** Start of Input rows **

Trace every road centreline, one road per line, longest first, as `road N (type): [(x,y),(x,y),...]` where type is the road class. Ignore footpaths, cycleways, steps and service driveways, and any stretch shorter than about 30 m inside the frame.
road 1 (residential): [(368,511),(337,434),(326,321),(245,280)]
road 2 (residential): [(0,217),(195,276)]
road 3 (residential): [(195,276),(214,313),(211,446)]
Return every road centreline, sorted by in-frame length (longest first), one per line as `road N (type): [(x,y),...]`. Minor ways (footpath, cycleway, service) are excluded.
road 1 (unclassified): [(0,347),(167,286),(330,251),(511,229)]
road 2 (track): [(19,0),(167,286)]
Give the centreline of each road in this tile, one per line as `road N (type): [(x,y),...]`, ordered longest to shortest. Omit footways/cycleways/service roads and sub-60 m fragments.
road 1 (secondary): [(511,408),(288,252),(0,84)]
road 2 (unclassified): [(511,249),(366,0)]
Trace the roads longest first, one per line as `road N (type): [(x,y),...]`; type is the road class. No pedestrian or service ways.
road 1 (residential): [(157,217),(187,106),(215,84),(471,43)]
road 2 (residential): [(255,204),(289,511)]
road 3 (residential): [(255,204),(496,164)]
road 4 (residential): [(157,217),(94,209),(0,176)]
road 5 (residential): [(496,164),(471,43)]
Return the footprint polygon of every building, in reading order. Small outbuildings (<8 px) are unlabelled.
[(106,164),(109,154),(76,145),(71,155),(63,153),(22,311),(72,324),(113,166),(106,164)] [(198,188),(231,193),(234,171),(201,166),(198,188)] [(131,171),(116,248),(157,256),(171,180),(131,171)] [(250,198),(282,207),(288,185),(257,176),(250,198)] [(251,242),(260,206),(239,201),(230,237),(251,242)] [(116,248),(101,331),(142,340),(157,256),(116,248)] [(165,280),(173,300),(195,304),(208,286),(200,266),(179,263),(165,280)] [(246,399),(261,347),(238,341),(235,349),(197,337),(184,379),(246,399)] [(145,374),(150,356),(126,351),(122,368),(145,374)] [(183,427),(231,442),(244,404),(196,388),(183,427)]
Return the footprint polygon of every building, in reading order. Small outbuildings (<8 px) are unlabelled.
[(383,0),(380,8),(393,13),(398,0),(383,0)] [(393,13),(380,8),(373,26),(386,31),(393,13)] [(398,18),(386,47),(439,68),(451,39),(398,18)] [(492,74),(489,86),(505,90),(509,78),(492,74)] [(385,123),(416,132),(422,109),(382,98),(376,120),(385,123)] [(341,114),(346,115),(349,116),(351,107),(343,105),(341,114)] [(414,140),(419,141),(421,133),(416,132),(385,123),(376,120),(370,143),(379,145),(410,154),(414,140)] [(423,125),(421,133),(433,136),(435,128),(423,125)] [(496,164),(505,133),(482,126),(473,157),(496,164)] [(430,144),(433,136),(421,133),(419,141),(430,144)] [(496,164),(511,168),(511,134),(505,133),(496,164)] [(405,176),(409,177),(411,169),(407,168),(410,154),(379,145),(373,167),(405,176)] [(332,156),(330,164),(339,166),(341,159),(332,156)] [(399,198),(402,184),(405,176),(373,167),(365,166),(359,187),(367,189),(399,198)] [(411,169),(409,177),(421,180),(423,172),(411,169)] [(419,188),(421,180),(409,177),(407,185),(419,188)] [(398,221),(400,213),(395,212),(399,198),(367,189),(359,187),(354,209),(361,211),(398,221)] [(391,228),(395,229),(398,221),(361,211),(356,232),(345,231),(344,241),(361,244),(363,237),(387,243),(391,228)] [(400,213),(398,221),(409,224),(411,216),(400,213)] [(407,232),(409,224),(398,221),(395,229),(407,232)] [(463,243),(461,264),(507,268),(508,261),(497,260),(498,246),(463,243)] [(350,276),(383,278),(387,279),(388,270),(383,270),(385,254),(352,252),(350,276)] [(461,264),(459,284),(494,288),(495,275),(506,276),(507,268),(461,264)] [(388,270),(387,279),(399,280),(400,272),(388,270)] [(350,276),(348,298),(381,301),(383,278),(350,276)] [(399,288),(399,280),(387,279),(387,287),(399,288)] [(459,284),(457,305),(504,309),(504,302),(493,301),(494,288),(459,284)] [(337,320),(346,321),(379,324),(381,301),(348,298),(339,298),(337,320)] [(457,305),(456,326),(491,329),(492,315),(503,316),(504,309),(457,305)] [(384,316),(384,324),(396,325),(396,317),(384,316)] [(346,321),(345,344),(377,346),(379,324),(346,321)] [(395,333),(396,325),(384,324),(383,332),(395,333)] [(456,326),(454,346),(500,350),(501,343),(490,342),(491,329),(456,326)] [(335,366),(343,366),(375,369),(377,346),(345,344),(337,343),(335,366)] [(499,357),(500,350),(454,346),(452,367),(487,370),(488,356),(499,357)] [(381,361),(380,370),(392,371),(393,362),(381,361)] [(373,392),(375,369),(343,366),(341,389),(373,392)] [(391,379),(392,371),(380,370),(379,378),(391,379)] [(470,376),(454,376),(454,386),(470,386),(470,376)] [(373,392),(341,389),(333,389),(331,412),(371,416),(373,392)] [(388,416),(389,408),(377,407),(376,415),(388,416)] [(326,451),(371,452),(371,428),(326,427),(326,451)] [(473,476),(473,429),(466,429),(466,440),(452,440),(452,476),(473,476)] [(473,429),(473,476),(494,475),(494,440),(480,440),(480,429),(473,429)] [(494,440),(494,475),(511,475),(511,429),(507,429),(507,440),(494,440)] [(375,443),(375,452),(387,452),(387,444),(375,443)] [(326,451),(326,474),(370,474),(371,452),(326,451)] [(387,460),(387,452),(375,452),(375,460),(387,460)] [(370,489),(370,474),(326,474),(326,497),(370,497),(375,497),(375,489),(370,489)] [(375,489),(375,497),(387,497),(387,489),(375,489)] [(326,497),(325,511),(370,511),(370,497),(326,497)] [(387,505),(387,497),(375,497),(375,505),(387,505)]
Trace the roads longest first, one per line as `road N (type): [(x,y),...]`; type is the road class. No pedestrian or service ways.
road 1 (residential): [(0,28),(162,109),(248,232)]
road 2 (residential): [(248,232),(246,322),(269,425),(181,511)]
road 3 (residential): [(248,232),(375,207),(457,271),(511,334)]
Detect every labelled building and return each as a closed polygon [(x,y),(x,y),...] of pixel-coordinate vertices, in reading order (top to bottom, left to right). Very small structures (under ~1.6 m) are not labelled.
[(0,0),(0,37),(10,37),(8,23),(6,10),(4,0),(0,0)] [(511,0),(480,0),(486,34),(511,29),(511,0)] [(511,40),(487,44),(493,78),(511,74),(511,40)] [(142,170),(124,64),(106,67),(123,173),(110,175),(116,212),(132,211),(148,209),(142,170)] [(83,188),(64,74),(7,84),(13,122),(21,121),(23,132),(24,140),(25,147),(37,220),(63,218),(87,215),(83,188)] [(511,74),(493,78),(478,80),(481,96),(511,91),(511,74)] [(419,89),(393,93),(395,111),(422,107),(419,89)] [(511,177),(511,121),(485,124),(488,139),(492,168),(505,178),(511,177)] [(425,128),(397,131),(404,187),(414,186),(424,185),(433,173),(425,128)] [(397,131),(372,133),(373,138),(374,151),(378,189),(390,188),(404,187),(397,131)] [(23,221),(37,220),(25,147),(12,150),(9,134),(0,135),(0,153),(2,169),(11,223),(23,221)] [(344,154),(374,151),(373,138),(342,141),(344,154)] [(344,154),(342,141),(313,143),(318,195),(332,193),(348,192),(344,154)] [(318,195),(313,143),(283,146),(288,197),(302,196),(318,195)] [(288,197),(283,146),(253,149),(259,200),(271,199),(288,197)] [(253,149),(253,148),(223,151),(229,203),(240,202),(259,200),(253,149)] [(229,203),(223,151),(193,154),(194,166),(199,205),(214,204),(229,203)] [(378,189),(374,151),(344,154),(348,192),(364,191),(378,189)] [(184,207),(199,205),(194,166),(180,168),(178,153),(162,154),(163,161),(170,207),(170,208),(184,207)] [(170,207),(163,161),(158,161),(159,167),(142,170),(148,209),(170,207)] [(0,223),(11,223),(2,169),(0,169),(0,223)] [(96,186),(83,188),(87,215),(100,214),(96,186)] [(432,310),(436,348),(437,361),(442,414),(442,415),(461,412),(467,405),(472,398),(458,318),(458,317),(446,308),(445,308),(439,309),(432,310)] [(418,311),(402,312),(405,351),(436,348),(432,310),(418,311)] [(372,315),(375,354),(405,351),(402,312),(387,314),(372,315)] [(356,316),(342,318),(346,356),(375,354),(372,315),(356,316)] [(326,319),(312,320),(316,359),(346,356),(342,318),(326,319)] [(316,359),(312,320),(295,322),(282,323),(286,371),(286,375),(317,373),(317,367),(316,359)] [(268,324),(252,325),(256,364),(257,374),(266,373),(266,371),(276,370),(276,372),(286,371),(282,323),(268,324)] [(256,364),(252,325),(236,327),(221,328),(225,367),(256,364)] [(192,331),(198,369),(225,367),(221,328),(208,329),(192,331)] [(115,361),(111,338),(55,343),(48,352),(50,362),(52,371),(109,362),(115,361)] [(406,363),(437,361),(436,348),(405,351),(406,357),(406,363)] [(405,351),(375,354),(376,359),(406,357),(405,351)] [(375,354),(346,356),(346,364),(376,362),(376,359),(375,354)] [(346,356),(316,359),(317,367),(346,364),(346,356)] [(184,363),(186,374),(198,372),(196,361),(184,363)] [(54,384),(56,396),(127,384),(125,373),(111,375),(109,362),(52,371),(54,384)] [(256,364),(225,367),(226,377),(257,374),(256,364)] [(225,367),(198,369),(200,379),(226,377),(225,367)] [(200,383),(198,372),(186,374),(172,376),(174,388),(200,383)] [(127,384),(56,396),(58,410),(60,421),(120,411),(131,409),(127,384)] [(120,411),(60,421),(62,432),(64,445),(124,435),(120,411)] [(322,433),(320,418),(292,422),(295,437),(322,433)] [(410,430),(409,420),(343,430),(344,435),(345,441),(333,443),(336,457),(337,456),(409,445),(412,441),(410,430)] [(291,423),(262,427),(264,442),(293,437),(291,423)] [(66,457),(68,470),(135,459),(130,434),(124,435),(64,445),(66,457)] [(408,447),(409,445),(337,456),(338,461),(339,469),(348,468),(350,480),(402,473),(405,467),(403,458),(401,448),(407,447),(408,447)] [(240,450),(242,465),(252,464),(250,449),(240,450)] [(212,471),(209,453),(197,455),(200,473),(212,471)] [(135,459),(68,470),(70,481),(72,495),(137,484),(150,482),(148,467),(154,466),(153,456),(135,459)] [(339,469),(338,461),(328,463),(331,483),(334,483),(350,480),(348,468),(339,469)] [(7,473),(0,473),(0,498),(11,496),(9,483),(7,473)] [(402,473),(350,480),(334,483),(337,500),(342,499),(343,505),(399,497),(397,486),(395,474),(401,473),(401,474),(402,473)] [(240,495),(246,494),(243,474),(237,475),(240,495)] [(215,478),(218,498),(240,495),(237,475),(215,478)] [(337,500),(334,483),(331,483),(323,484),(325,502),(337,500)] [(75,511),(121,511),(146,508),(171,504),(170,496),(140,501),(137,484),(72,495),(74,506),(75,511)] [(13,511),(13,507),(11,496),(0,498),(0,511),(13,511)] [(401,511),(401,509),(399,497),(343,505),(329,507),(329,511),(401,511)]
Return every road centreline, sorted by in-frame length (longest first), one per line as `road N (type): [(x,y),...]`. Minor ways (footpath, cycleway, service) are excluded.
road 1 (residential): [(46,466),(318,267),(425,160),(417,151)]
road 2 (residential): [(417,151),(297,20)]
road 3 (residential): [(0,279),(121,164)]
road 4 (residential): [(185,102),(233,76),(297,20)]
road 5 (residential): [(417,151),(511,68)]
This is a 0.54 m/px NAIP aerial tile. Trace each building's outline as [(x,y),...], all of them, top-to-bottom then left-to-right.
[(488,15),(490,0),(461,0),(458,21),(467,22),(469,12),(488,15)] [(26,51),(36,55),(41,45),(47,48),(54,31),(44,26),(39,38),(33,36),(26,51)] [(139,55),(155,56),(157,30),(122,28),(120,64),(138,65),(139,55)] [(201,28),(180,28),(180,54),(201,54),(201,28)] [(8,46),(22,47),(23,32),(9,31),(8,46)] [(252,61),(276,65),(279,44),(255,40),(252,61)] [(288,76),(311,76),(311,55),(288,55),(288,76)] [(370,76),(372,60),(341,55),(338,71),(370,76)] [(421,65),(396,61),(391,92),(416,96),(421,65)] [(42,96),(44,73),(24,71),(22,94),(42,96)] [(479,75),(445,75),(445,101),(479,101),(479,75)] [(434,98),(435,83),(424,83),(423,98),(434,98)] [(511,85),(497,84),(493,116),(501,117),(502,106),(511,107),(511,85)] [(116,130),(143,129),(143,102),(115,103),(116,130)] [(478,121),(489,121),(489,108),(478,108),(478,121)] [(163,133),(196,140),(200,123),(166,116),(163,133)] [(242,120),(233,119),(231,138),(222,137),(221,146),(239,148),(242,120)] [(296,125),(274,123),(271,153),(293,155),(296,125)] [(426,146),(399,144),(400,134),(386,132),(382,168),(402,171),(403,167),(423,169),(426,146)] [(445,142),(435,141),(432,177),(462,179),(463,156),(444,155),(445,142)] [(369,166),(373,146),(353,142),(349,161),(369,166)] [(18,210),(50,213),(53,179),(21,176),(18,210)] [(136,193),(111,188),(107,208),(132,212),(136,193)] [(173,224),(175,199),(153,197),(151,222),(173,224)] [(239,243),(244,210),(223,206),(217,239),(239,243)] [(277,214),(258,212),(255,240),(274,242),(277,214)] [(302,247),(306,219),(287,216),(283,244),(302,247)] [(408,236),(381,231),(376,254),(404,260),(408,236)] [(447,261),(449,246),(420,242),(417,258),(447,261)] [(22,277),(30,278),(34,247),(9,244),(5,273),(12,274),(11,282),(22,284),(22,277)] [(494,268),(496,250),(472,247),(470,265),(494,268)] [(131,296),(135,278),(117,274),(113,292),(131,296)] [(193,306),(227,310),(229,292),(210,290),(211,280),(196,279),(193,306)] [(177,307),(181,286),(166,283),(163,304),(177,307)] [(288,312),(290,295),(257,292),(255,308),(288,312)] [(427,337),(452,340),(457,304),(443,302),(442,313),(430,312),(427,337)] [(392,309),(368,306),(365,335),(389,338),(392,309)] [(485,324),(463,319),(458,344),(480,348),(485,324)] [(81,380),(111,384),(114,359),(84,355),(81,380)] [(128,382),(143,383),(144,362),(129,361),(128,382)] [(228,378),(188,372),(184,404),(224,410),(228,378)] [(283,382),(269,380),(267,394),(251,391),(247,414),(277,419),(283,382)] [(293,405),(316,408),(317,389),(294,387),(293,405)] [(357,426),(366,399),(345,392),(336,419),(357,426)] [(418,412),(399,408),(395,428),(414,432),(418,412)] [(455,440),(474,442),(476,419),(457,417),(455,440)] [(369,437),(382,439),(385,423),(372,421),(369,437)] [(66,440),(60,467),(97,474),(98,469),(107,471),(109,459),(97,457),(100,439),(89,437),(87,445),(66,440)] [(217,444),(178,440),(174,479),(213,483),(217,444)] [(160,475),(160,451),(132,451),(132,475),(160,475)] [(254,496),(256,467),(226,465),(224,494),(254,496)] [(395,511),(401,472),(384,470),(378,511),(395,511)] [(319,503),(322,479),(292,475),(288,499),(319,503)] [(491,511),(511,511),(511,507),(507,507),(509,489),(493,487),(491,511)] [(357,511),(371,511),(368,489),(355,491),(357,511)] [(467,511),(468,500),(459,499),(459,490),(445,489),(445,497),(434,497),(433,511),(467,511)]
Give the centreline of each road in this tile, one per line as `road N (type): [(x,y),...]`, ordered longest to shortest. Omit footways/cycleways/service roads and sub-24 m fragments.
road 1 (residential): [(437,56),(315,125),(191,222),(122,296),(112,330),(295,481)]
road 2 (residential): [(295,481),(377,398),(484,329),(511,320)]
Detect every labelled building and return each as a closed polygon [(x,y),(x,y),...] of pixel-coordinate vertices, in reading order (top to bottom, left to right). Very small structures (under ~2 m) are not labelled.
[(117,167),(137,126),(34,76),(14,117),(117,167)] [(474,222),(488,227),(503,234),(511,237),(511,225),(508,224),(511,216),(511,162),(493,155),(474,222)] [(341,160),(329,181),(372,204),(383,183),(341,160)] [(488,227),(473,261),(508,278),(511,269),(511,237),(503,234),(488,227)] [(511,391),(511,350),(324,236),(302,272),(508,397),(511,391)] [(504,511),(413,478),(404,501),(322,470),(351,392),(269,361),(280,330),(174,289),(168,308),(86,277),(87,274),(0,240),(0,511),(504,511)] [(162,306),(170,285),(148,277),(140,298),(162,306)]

** End of Input rows **

• _Exercise details_
Please recast the entries from the start of the listing through the line containing "road 3 (residential): [(255,204),(496,164)]" as a Markdown table with the columns Number and Entry, one row per line and blank lines left out.

• _Response to this task_
| Number | Entry |
|---|---|
| 1 | Trace every road centreline, one road per line, longest first, as `road N (type): [(x,y),(x,y),...]` where type is the road class. Ignore footpaths, cycleways, steps and service driveways, and any stretch shorter than about 30 m inside the frame. |
| 2 | road 1 (residential): [(368,511),(337,434),(326,321),(245,280)] |
| 3 | road 2 (residential): [(0,217),(195,276)] |
| 4 | road 3 (residential): [(195,276),(214,313),(211,446)] |
| 5 | Return every road centreline, sorted by in-frame length (longest first), one per line as `road N (type): [(x,y),...]`. Minor ways (footpath, cycleway, service) are excluded. |
| 6 | road 1 (unclassified): [(0,347),(167,286),(330,251),(511,229)] |
| 7 | road 2 (track): [(19,0),(167,286)] |
| 8 | Give the centreline of each road in this tile, one per line as `road N (type): [(x,y),...]`, ordered longest to shortest. Omit footways/cycleways/service roads and sub-60 m fragments. |
| 9 | road 1 (secondary): [(511,408),(288,252),(0,84)] |
| 10 | road 2 (unclassified): [(511,249),(366,0)] |
| 11 | Trace the roads longest first, one per line as `road N (type): [(x,y),...]`; type is the road class. No pedestrian or service ways. |
| 12 | road 1 (residential): [(157,217),(187,106),(215,84),(471,43)] |
| 13 | road 2 (residential): [(255,204),(289,511)] |
| 14 | road 3 (residential): [(255,204),(496,164)] |